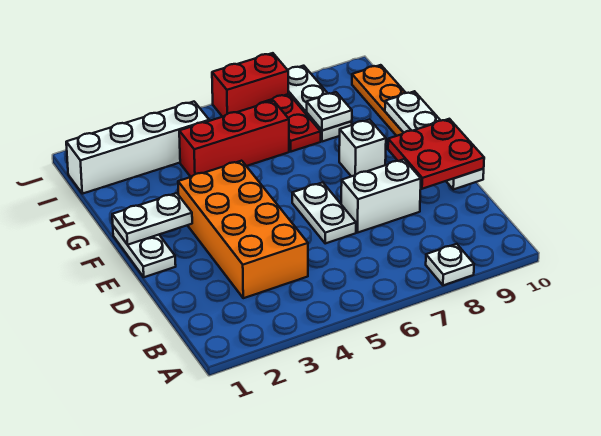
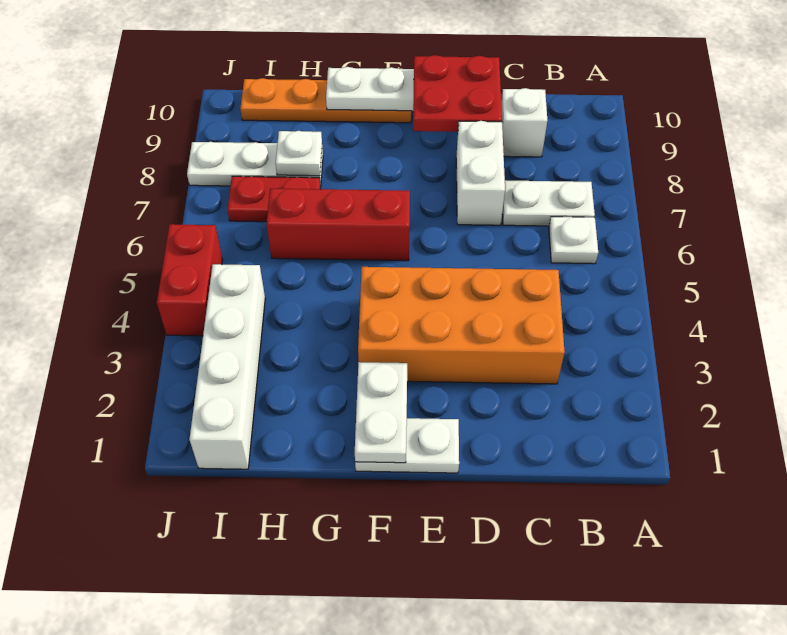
white plate A8 level 1 -> white plate B6 level 1
white plate D6:E6 level 1 -> white plate B7:C7 level 1
white brick F8 level 1 -> white brick C9 level 1
red brick H4:H6 level 1 -> red brick F6:H6 level 1
red brick J6:J7 level 1 -> red brick J4:J5 level 1

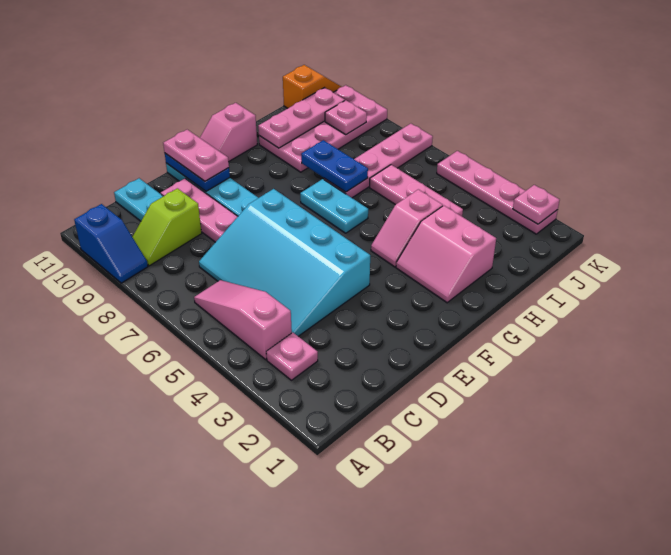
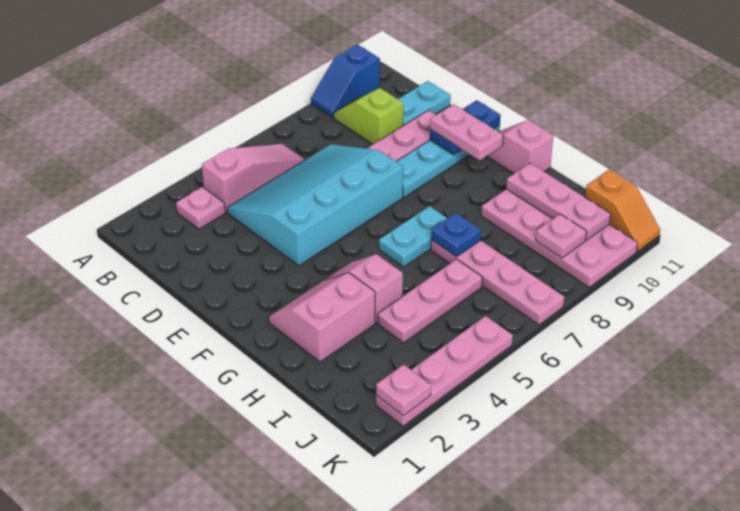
pink plate E10:E11 level 3 -> pink plate E10:F10 level 3
blue plate H7:H8 level 2 -> blue plate H7 level 2

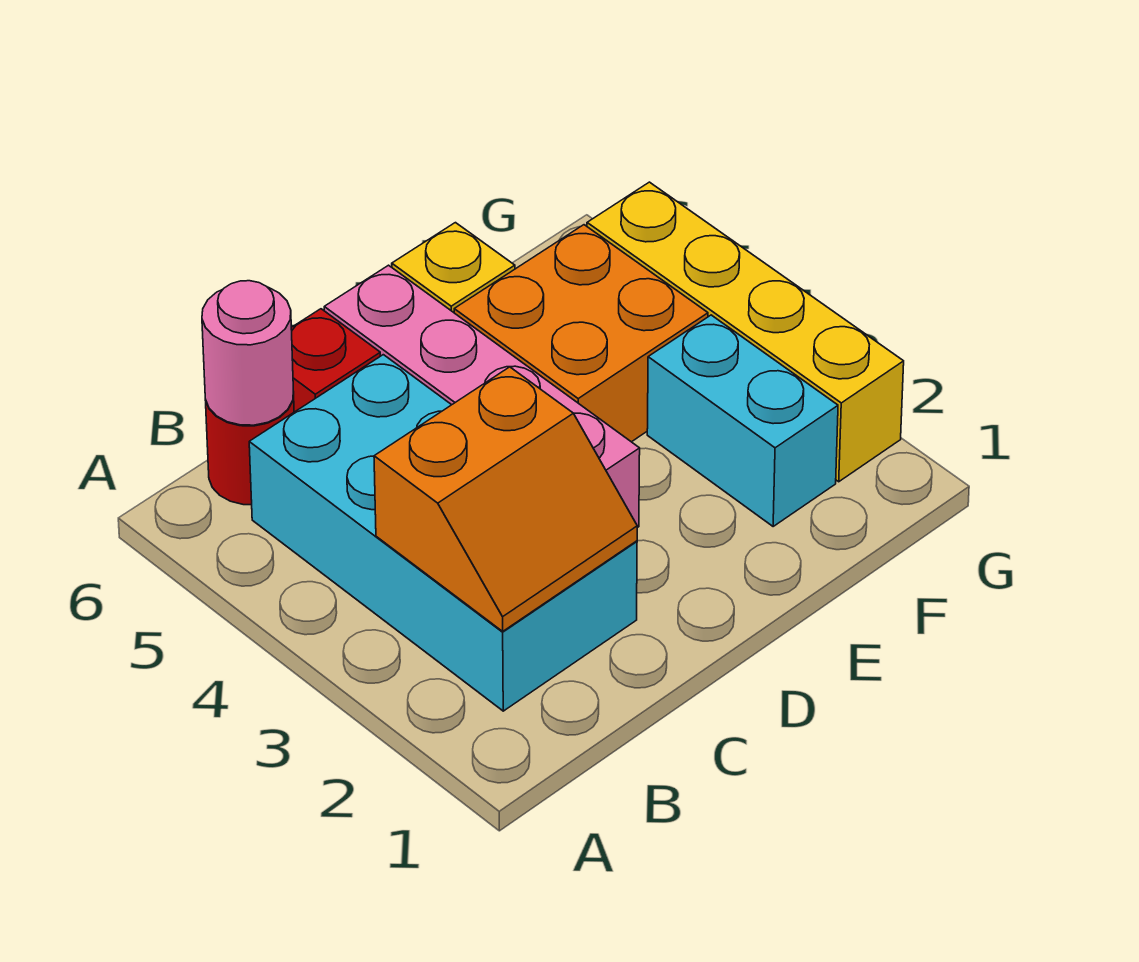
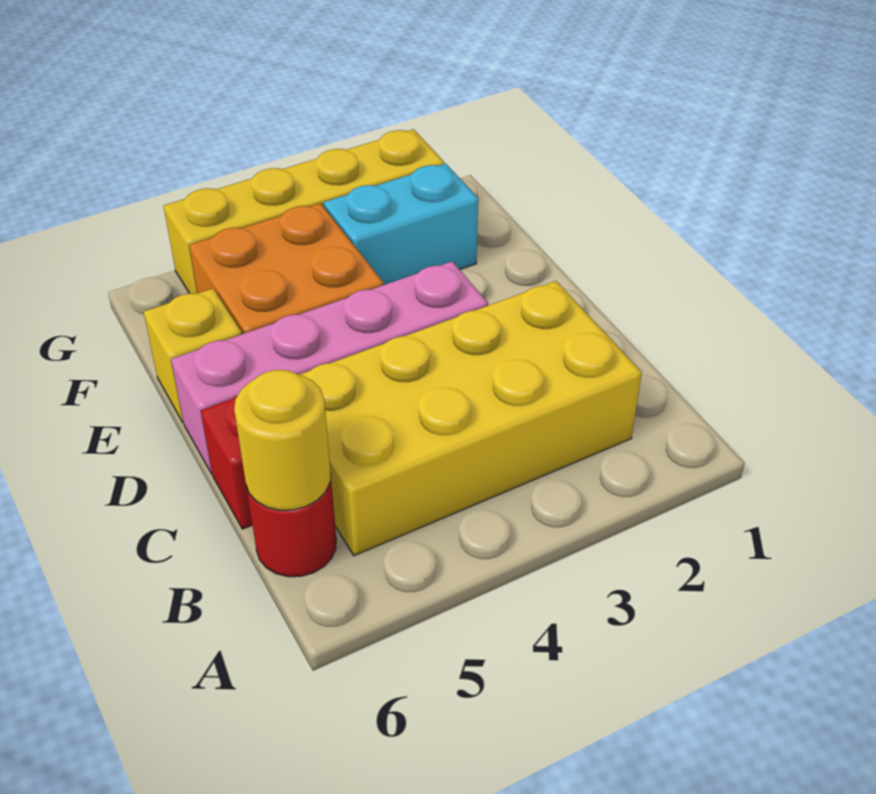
cyan brick B2:C5 level 1 -> yellow brick B2:C5 level 1
orange slope B2:C3 level 2 top 3 -> none
pink round brick B6 level 2 -> yellow round brick B6 level 2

ABOUT THIS EXERCISE »
Which lines of the data include the string "yellow"? Copy each of them.

OUTPUT »
cyan brick B2:C5 level 1 -> yellow brick B2:C5 level 1
pink round brick B6 level 2 -> yellow round brick B6 level 2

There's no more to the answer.